> _Task to complete_
Convert the lines in the entries below into a JSON list of strings, one string per line with blank lines omitted. Start at the line containing "Question: Looking at" and stop after the line containing "Question: From the image's".

> _Extracted entries_
● ● ● ● ● ● ●

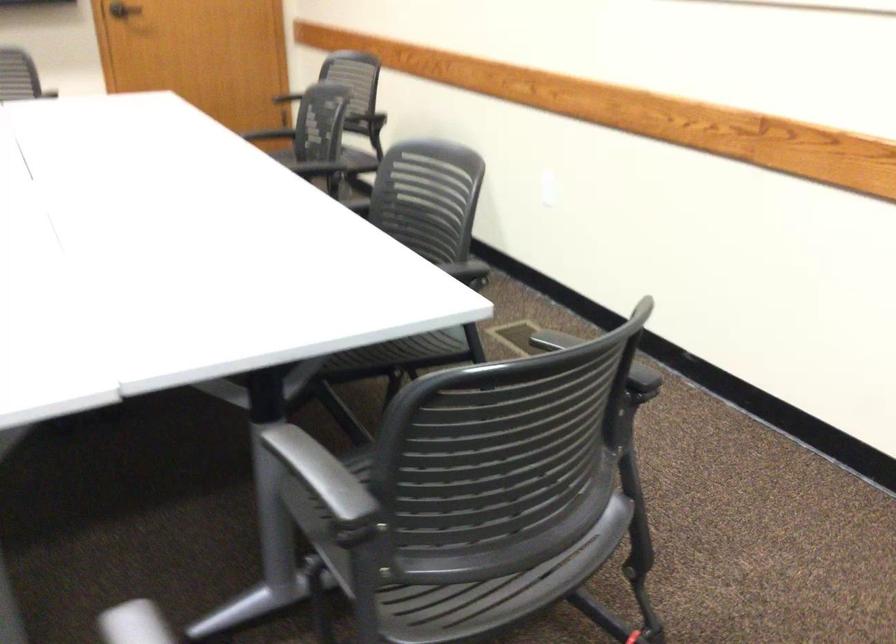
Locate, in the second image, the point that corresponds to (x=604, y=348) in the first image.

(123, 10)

● ● ● ● ● ● ●

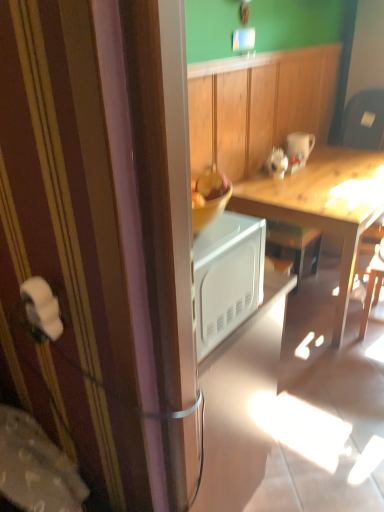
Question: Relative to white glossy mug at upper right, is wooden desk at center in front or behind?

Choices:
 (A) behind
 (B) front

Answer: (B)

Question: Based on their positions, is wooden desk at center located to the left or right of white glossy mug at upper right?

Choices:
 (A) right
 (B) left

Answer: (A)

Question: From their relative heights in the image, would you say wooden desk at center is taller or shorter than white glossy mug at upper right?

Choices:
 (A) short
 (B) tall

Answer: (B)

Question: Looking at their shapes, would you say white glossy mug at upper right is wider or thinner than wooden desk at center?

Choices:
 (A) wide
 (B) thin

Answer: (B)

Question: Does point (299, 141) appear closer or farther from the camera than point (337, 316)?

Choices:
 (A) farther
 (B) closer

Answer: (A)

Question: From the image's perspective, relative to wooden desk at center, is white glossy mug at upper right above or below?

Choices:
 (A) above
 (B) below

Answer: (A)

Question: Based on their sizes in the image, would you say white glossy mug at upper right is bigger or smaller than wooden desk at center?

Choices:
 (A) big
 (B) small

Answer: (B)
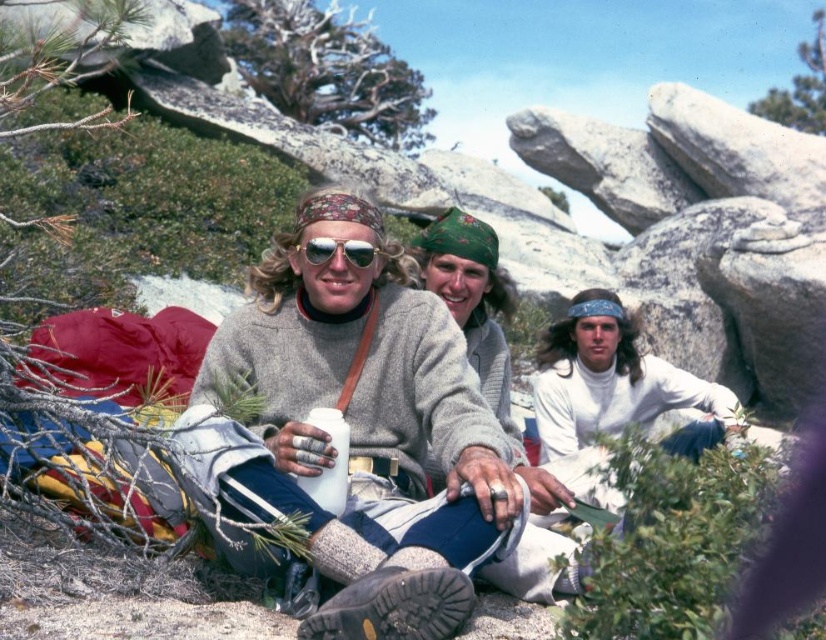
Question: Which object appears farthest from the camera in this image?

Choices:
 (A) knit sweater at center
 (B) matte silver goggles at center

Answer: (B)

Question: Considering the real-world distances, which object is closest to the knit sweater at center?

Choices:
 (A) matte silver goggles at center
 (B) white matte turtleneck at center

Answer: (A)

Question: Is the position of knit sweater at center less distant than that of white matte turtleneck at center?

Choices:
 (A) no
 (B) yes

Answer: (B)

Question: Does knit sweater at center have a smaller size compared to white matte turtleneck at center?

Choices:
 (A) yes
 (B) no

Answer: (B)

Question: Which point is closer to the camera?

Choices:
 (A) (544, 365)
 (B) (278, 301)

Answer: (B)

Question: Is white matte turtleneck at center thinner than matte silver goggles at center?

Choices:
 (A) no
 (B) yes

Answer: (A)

● ● ● ● ● ● ●

> _Answer space_
[
  "Question: Looking at their shapes, would you say white glossy mug at upper right is wider or thinner than wooden desk at center?",
  "Choices:",
  " (A) wide",
  " (B) thin",
  "Answer: (B)",
  "Question: Does point (299, 141) appear closer or farther from the camera than point (337, 316)?",
  "Choices:",
  " (A) farther",
  " (B) closer",
  "Answer: (A)",
  "Question: From the image's perspective, relative to wooden desk at center, is white glossy mug at upper right above or below?"
]